→ **WHAT IS EXPECTED**: Quote the records below word for word, please, from the very first line through the one that contains "blue line: (165, 25) -> (152, 19), turned -48", and nothing beyond it.

→ **RECORDS TO USE**:
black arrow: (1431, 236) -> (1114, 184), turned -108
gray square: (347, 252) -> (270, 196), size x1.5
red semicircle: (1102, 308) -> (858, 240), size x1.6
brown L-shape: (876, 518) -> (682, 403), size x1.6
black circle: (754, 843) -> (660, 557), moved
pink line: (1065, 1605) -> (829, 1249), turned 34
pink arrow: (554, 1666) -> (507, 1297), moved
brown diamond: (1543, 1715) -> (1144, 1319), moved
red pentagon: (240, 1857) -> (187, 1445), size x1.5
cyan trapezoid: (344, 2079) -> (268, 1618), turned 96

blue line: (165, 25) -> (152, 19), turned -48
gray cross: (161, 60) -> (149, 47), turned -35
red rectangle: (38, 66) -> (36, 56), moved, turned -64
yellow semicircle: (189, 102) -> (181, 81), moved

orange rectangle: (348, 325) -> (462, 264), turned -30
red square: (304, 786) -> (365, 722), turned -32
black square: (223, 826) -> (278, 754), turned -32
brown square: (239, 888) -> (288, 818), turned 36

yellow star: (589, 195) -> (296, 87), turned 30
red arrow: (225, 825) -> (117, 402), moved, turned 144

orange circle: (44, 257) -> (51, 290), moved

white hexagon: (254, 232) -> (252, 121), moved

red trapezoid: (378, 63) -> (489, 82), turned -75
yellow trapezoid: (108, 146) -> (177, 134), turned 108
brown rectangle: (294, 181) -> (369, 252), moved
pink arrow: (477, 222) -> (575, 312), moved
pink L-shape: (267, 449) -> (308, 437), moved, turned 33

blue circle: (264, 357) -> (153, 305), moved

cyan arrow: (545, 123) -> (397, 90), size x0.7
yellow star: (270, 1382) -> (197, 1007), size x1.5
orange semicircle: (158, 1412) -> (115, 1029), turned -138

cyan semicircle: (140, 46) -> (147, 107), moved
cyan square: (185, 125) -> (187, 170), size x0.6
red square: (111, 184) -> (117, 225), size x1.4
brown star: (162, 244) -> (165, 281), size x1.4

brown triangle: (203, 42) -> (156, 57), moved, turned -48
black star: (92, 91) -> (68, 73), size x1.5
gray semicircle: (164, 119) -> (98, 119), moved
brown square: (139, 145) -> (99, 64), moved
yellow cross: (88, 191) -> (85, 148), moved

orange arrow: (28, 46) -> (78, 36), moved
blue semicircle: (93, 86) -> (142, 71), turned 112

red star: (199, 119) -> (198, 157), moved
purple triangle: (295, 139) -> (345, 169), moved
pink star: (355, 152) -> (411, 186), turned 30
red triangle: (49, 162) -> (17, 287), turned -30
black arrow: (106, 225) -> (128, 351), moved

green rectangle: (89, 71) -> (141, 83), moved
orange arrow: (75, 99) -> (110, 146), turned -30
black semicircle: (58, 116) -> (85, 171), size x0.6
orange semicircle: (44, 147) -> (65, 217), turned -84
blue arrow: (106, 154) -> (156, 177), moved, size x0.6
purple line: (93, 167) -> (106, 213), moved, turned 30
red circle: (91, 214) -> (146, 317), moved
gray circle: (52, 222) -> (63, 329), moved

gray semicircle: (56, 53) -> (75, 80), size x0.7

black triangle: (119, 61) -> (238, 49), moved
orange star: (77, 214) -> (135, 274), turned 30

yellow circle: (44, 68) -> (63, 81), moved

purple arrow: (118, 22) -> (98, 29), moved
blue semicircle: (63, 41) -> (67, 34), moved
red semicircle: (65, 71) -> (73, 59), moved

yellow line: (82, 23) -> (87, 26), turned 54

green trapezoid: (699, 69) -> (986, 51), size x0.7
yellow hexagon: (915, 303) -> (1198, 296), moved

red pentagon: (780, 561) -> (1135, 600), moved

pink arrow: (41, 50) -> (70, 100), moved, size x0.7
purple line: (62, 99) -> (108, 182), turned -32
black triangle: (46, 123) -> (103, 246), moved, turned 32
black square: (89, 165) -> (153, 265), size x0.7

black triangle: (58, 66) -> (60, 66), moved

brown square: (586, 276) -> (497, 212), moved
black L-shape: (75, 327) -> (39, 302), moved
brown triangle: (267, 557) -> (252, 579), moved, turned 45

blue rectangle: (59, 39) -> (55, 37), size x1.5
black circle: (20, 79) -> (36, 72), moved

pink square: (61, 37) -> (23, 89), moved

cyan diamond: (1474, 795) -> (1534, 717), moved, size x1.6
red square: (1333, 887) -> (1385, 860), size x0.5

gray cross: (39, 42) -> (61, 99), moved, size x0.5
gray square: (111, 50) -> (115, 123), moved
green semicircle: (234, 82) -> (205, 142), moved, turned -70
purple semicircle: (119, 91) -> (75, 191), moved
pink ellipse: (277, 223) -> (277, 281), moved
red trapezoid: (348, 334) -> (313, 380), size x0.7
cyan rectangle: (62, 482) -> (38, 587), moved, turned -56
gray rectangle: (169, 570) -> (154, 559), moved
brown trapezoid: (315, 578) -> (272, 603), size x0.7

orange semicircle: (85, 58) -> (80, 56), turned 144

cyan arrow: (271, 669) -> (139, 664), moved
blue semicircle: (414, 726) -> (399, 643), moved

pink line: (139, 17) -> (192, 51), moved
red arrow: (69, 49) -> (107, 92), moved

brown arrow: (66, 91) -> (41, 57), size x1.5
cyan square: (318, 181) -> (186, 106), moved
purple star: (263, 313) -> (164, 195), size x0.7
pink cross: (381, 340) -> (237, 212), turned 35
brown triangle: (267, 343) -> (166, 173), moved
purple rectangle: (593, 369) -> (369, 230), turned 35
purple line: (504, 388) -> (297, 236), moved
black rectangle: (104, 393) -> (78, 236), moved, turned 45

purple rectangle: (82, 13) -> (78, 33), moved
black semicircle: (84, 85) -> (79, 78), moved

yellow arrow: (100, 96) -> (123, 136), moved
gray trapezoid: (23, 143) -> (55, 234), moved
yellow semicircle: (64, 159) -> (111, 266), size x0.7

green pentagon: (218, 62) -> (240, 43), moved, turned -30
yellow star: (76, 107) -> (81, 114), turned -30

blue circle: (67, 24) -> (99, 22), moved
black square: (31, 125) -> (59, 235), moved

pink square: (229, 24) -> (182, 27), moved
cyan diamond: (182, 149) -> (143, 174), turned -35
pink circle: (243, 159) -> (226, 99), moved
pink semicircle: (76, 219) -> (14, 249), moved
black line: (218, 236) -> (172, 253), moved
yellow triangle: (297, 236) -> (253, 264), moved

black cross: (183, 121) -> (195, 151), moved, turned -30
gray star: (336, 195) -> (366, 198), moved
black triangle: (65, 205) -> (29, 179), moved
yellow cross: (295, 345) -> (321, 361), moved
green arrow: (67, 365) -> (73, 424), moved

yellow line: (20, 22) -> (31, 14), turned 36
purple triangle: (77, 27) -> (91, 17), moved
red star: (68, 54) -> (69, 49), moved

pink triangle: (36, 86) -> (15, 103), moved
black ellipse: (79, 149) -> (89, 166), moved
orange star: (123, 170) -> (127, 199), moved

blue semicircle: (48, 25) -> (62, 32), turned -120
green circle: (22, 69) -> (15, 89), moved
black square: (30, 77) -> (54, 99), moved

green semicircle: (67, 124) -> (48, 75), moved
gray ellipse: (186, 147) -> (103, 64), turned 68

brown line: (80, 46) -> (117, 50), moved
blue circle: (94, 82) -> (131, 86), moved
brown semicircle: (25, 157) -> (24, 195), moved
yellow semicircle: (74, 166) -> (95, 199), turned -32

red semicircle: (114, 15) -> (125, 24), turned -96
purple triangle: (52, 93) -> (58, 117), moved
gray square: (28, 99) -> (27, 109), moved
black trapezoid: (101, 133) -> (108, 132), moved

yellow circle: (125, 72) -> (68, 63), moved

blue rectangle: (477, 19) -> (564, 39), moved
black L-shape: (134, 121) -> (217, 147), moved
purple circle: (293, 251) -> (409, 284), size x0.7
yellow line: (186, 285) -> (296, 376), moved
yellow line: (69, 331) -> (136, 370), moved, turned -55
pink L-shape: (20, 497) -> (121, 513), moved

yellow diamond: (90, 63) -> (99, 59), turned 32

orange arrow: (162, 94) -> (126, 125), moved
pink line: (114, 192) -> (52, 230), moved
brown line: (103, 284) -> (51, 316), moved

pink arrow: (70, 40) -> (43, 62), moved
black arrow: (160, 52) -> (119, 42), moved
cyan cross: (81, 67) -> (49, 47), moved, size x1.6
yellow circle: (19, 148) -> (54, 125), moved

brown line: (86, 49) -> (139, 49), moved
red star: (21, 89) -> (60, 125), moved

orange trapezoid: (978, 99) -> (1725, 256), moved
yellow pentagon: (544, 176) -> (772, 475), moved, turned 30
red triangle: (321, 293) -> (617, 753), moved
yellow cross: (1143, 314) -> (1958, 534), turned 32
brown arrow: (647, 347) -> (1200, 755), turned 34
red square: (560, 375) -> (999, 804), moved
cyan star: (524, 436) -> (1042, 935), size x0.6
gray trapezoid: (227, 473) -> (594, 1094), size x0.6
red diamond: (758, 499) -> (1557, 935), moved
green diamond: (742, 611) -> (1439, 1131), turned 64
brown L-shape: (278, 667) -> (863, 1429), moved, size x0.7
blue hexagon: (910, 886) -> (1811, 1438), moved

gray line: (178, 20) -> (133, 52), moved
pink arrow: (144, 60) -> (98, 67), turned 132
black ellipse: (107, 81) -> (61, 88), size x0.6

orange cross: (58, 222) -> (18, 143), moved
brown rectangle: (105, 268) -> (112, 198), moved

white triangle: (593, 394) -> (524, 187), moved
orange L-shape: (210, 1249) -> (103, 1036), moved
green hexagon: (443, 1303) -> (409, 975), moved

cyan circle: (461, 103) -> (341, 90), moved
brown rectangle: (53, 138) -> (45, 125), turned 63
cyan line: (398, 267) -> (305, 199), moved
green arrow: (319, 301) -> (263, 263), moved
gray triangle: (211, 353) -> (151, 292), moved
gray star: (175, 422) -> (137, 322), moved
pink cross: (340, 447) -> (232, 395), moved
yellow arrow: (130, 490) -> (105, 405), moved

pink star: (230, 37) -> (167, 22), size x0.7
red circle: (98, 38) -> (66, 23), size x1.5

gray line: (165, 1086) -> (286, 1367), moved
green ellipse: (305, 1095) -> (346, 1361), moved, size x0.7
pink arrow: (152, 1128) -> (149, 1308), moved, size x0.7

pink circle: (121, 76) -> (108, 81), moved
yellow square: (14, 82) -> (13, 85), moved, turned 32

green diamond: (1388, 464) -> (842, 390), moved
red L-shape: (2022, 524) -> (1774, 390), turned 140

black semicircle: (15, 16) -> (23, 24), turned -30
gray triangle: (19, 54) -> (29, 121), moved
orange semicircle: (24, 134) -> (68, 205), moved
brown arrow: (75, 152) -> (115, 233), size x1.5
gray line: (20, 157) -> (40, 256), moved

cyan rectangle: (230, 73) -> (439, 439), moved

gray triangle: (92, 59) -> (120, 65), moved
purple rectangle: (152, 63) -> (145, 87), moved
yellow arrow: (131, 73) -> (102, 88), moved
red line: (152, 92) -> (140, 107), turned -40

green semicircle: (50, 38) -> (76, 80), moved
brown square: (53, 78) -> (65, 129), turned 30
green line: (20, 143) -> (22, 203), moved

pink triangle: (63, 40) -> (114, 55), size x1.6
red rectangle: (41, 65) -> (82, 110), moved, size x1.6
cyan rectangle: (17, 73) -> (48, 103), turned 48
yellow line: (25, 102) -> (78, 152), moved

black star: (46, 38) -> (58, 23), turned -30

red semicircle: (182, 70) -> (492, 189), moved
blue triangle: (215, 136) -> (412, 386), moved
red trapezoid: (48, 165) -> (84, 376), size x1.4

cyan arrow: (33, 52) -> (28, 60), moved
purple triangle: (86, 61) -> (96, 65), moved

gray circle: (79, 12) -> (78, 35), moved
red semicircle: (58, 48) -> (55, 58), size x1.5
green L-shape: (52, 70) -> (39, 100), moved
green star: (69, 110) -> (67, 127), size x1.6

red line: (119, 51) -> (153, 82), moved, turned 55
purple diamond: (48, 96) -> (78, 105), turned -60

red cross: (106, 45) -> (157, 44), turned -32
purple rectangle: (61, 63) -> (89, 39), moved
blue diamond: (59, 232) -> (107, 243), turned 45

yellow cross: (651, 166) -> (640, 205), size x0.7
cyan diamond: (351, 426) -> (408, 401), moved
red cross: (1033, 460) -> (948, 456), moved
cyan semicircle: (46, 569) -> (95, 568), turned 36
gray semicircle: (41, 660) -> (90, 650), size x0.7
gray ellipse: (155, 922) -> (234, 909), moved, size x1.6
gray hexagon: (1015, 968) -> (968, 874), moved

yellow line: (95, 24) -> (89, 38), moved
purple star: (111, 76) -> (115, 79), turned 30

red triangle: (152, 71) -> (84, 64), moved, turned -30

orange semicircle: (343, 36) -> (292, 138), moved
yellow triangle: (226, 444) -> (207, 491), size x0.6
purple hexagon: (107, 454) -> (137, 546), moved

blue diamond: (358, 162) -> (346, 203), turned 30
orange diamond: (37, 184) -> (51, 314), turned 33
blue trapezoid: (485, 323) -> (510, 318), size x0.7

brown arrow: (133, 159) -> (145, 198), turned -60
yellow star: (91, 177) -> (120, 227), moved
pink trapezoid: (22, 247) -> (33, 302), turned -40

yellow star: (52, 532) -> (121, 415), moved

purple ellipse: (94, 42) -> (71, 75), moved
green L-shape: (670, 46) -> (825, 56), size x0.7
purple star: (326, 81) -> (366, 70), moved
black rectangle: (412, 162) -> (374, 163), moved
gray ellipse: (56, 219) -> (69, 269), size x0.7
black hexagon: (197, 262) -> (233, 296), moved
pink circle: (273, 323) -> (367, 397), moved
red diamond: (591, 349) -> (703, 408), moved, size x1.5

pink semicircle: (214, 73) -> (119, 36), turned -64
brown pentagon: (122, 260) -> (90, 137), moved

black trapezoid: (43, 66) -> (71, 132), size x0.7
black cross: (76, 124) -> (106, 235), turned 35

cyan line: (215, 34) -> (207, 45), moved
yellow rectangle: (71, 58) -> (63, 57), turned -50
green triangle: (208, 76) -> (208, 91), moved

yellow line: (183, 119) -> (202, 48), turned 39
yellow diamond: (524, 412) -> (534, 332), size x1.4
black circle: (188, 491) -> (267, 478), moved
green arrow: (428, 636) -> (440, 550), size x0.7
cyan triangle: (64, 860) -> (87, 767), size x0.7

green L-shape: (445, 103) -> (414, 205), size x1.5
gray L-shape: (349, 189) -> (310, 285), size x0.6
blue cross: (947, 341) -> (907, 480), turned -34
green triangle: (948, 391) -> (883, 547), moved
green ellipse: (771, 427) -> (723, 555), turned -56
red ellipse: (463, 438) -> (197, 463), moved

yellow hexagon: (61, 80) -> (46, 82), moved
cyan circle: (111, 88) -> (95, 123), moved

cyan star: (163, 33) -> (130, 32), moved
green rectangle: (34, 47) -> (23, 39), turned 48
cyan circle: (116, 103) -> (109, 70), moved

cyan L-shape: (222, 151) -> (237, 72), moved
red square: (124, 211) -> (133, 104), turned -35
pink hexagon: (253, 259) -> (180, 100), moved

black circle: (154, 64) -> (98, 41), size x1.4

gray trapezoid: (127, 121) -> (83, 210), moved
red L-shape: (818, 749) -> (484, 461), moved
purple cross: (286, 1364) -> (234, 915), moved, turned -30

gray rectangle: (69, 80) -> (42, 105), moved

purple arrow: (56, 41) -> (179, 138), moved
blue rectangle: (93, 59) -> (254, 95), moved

→ **EXERCISE SOLUTION**:
black arrow: (1431, 236) -> (1114, 184), turned -108
gray square: (347, 252) -> (270, 196), size x1.5
red semicircle: (1102, 308) -> (858, 240), size x1.6
brown L-shape: (876, 518) -> (682, 403), size x1.6
black circle: (754, 843) -> (660, 557), moved
pink line: (1065, 1605) -> (829, 1249), turned 34
pink arrow: (554, 1666) -> (507, 1297), moved
brown diamond: (1543, 1715) -> (1144, 1319), moved
red pentagon: (240, 1857) -> (187, 1445), size x1.5
cyan trapezoid: (344, 2079) -> (268, 1618), turned 96

blue line: (165, 25) -> (152, 19), turned -48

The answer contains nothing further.